Every line must be returned precisely as it is written.

╭──

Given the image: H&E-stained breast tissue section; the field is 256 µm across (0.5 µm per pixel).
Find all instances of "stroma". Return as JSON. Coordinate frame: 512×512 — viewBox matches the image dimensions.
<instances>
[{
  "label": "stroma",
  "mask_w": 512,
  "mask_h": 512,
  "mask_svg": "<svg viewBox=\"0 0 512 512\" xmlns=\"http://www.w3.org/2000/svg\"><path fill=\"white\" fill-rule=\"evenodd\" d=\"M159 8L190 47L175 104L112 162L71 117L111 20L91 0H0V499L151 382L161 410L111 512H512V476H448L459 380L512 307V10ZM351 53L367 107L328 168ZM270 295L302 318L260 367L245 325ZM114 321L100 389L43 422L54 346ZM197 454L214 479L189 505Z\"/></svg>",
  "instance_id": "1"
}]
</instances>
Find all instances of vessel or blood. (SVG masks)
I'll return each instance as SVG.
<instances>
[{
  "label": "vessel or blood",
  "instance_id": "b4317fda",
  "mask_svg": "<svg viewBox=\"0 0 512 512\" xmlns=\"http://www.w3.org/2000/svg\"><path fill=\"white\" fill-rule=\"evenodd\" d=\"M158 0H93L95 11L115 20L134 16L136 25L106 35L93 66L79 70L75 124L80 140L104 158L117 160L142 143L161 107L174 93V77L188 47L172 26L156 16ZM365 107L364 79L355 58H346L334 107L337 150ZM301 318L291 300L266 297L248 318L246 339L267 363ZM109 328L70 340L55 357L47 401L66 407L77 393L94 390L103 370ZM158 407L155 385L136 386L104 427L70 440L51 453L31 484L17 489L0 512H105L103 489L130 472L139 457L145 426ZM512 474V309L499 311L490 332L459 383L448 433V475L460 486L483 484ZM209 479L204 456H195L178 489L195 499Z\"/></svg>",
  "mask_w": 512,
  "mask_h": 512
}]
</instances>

╰──

» Result of this exercise
Given the image: H&E-stained breast tissue section; the field is 256 µm across (0.5 µm per pixel).
Find all instances of "stroma". Return as JSON. Coordinate frame: 512×512 — viewBox matches the image dimensions.
<instances>
[{
  "label": "stroma",
  "mask_w": 512,
  "mask_h": 512,
  "mask_svg": "<svg viewBox=\"0 0 512 512\" xmlns=\"http://www.w3.org/2000/svg\"><path fill=\"white\" fill-rule=\"evenodd\" d=\"M159 8L190 47L175 104L112 162L71 117L111 20L91 0H0V499L151 382L161 410L111 512H512V476H448L459 380L512 307V10ZM351 53L367 107L328 168ZM270 295L302 318L260 367L245 325ZM114 321L100 389L43 422L54 346ZM197 454L214 479L189 505Z\"/></svg>",
  "instance_id": "1"
}]
</instances>
Find all instances of vessel or blood. (SVG masks)
I'll return each instance as SVG.
<instances>
[{
  "label": "vessel or blood",
  "instance_id": "b4317fda",
  "mask_svg": "<svg viewBox=\"0 0 512 512\" xmlns=\"http://www.w3.org/2000/svg\"><path fill=\"white\" fill-rule=\"evenodd\" d=\"M158 0H93L95 11L115 20L134 16L136 25L106 35L93 66L79 70L75 124L80 140L104 158L117 160L142 143L161 107L174 93V77L188 47L172 26L156 16ZM365 107L364 79L355 58H346L334 107L337 150ZM301 318L291 300L266 297L248 318L246 339L267 363ZM109 328L70 340L55 357L47 401L66 407L77 393L94 390L103 370ZM158 407L155 385L136 386L104 427L70 440L51 453L31 484L17 489L0 512H105L103 489L130 472L139 457L145 426ZM512 474V309L499 311L490 332L459 383L448 433V475L460 486L483 484ZM209 479L204 456H195L178 489L195 499Z\"/></svg>",
  "mask_w": 512,
  "mask_h": 512
}]
</instances>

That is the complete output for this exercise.